EXERCISE OBJECTIVE:
What you return must match the records below exactly, apart from the omitted pictures.

EXCERPTED DATA:

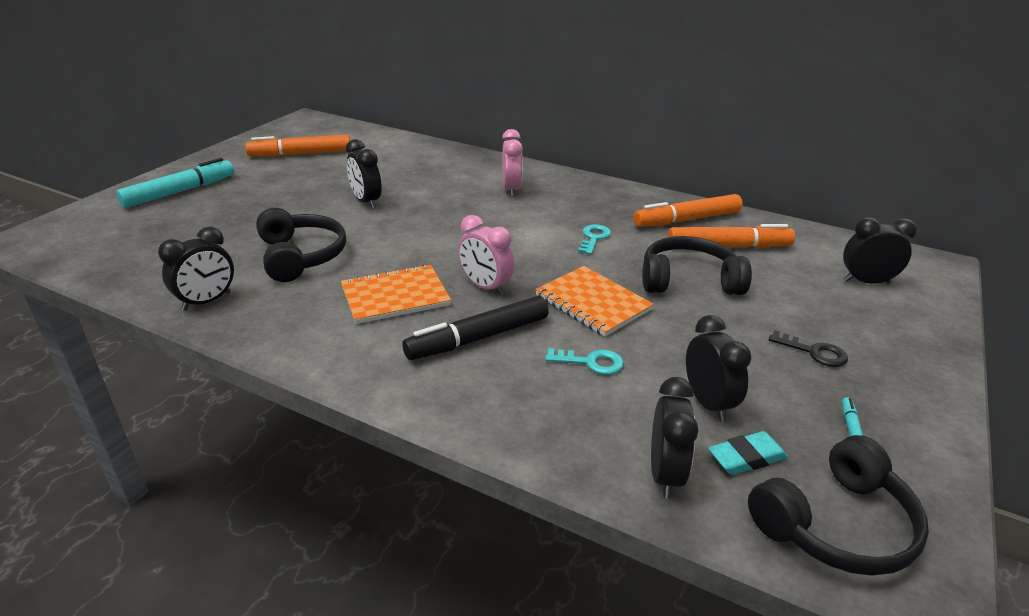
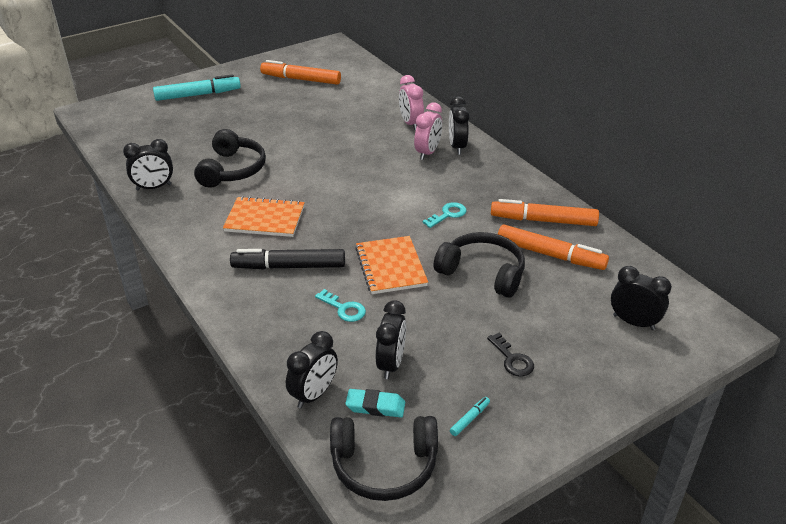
camera: 30 degrees right, 5 degrees up
black clock [346,139,382,209] -> black clock moved to [449,96,469,155]
pink clock [458,215,514,295] -> pink clock moved to [399,75,424,130]

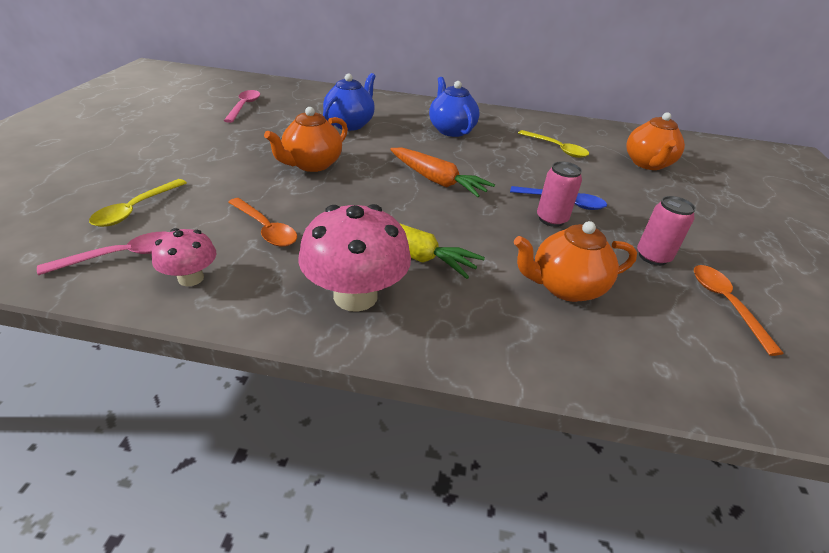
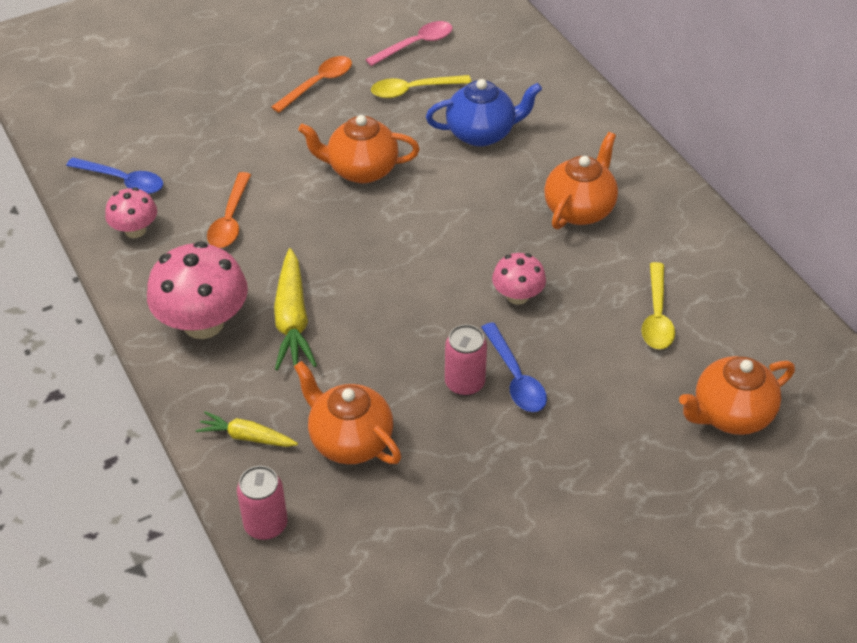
camera: 55 degrees right, 10 degrees up
pink spoon [37,232,169,275] -> blue spoon [66,157,163,194]
yellow spoon [89,179,187,227] -> yellow spoon moved to [371,75,472,98]
orange carrot [390,147,495,197] -> none
blue teapot [429,77,480,137] -> orange teapot [544,132,618,229]
pink can [637,196,696,266] -> pink can moved to [237,466,287,540]
orange spoon [694,265,784,356] -> orange spoon moved to [271,56,352,113]
none -> yellow carrot [196,411,298,447]
none -> pink mushroom [492,253,546,305]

YOUR SOLUTION:
camera: 30 degrees right, 5 degrees up
black clock [346,139,382,209] -> black clock moved to [449,96,469,155]
pink clock [458,215,514,295] -> pink clock moved to [399,75,424,130]

camera: 55 degrees right, 10 degrees up
pink spoon [37,232,169,275] -> blue spoon [66,157,163,194]
yellow spoon [89,179,187,227] -> yellow spoon moved to [371,75,472,98]
orange carrot [390,147,495,197] -> none
blue teapot [429,77,480,137] -> orange teapot [544,132,618,229]
pink can [637,196,696,266] -> pink can moved to [237,466,287,540]
orange spoon [694,265,784,356] -> orange spoon moved to [271,56,352,113]
none -> yellow carrot [196,411,298,447]
none -> pink mushroom [492,253,546,305]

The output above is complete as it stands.